### PROVIDED DATA
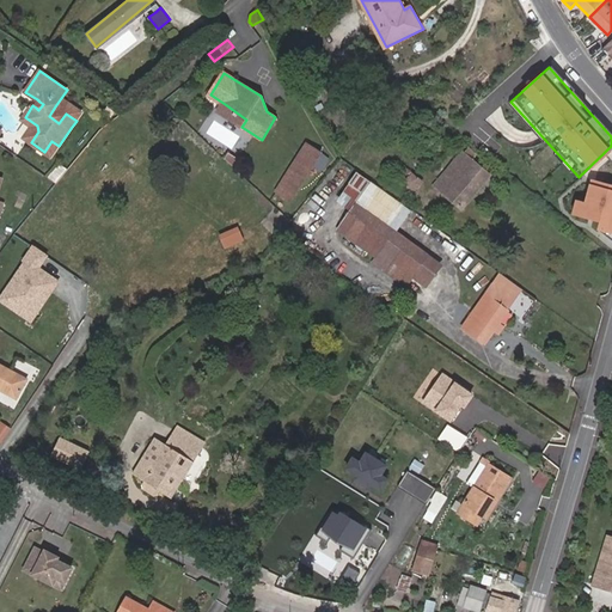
[(83,112),(61,98),(55,106),(49,116),(59,123),(66,114),(77,121),(83,112)]
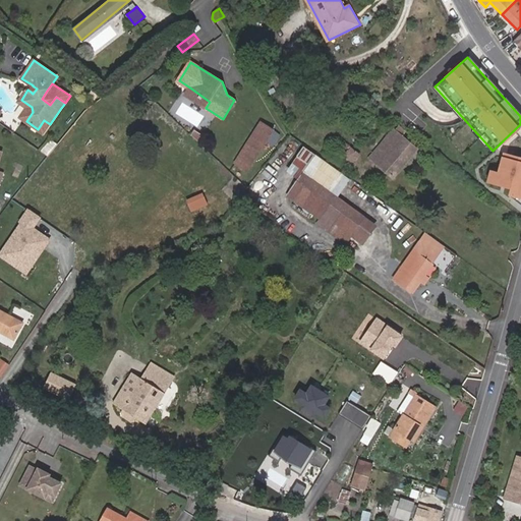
[(186,96),(206,108),(210,102),(191,89),(186,96)]
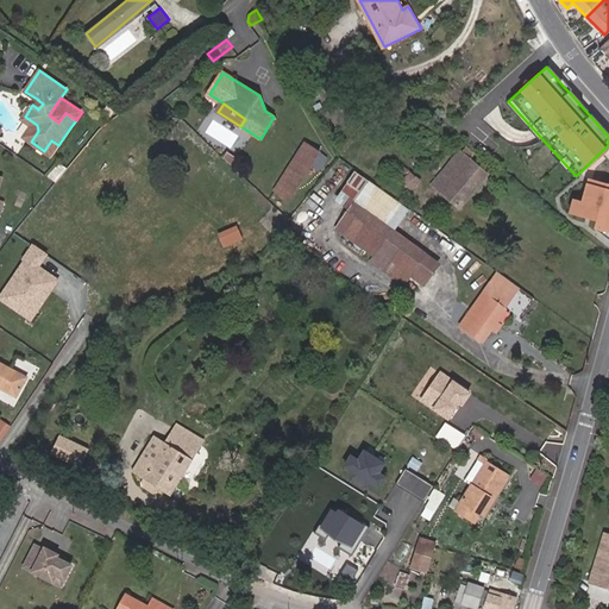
[(31,142),(38,131),(37,125),(25,117),(23,119),(32,126),(25,138),(31,142)]
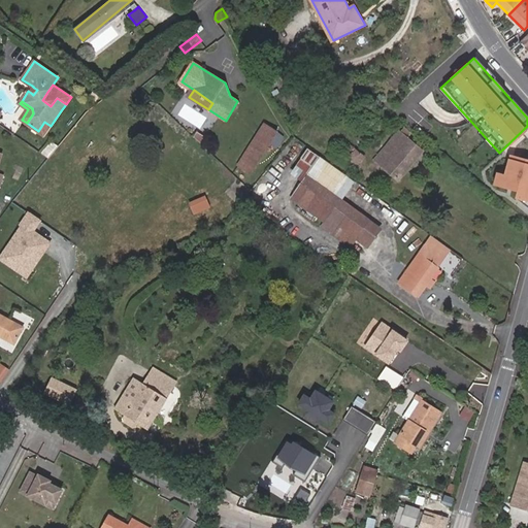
[(44,135),(51,126),(44,122),(38,131),(44,135)]
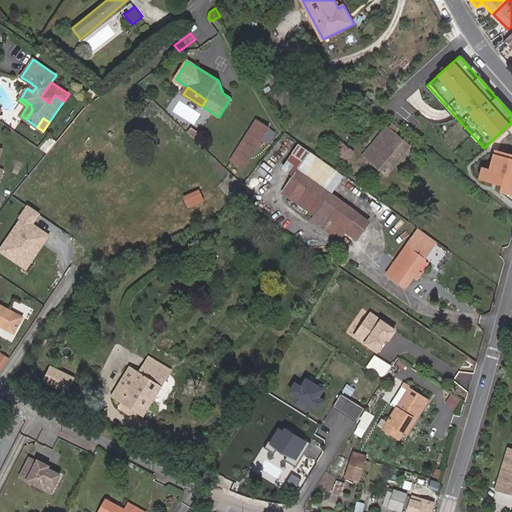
[(260,141),(269,128),(258,121),(250,134),(260,141)]
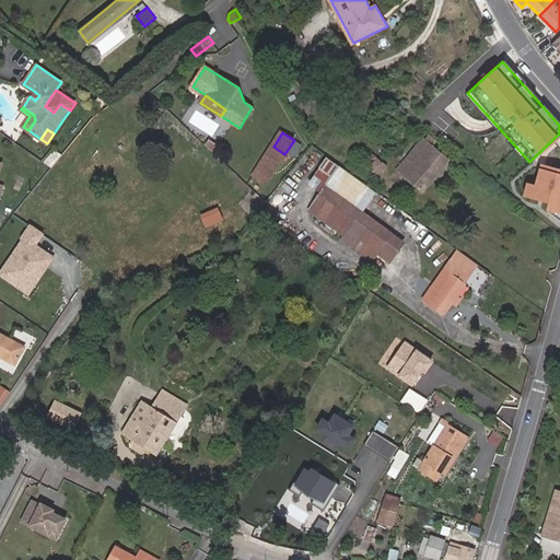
[(289,152),(295,155),(302,142),(295,138),(289,152)]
######
From the first line to the last, set down the data exactly, without the pictures.

SOLUTION TO THE EXERCISE:
[(83,112),(61,98),(55,106),(49,116),(59,123),(66,114),(77,121),(83,112)]
[(186,96),(206,108),(210,102),(191,89),(186,96)]
[(31,142),(38,131),(37,125),(25,117),(23,119),(32,126),(25,138),(31,142)]
[(44,135),(51,126),(44,122),(38,131),(44,135)]
[(260,141),(269,128),(258,121),(250,134),(260,141)]
[(289,152),(295,155),(302,142),(295,138),(289,152)]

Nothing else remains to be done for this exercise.